Exercise>
Each record that follows is to be duplicated exactly, though its pictures are not.

++++ Available data ++++

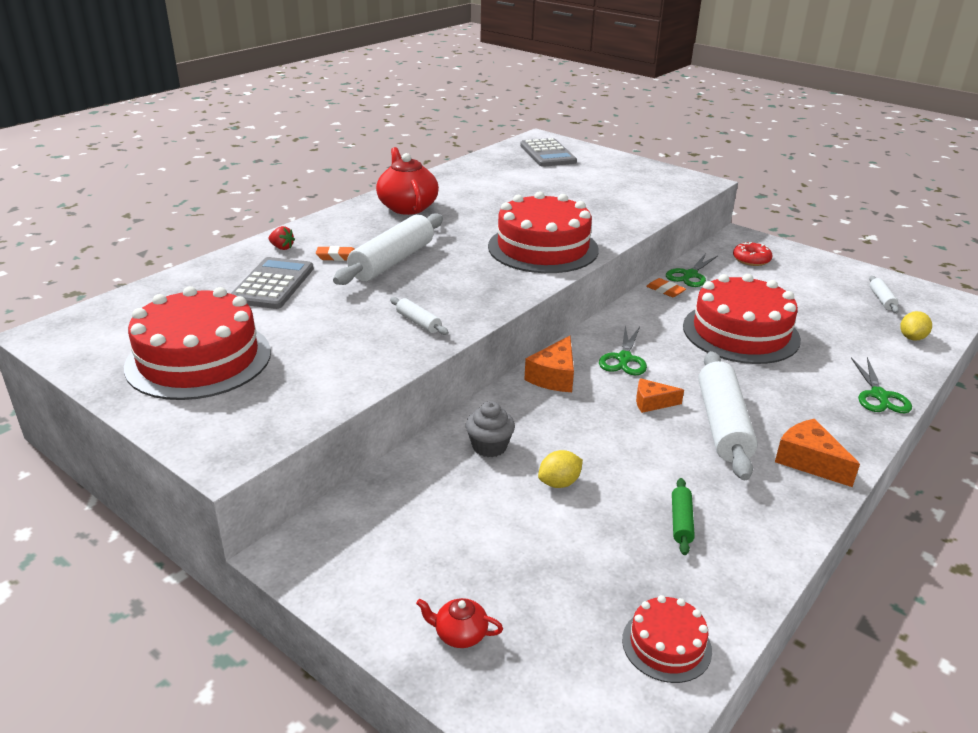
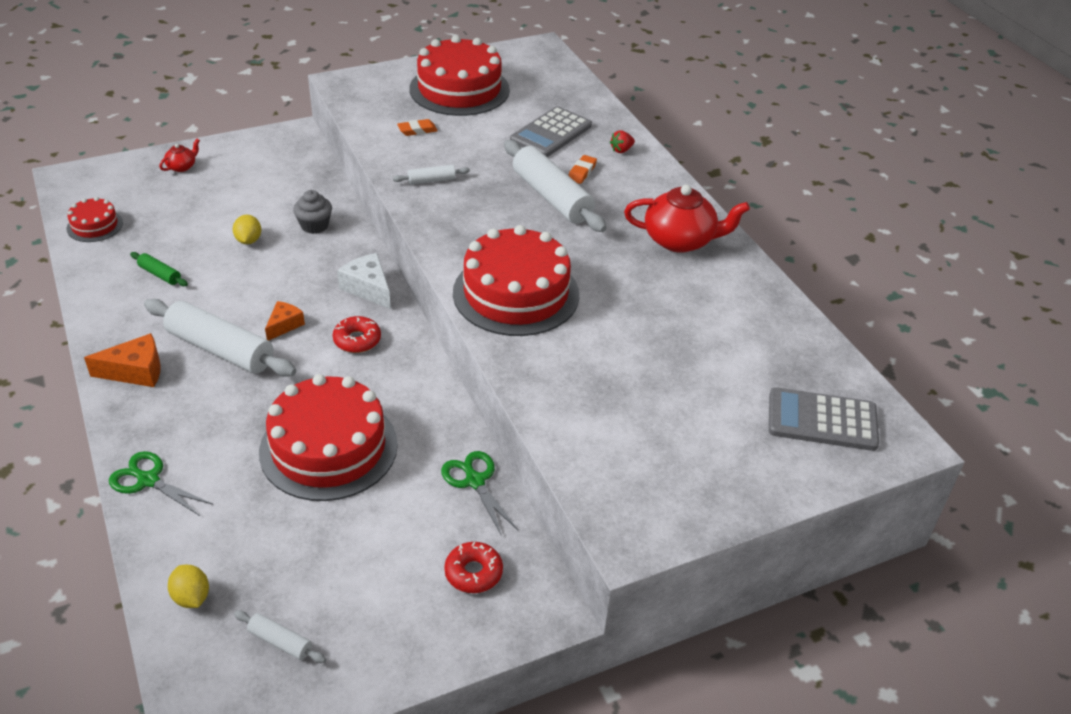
camera: 115 degrees right, 10 degrees up
(272, 284) = (551, 133): grey calculator -> grey calculator turned 90 degrees clockwise
(554, 376) = (368, 288): orange cheese -> white cheese
(624, 359) = (357, 340): green scissors -> red donut
(665, 291) = (454, 437): orange eraser -> orange eraser (417, 130)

++++

Result of the exercise>
camera: 115 degrees right, 10 degrees up
(272, 284) = (551, 133): grey calculator -> grey calculator turned 90 degrees clockwise
(554, 376) = (368, 288): orange cheese -> white cheese
(624, 359) = (357, 340): green scissors -> red donut
(665, 291) = (454, 437): orange eraser -> orange eraser (417, 130)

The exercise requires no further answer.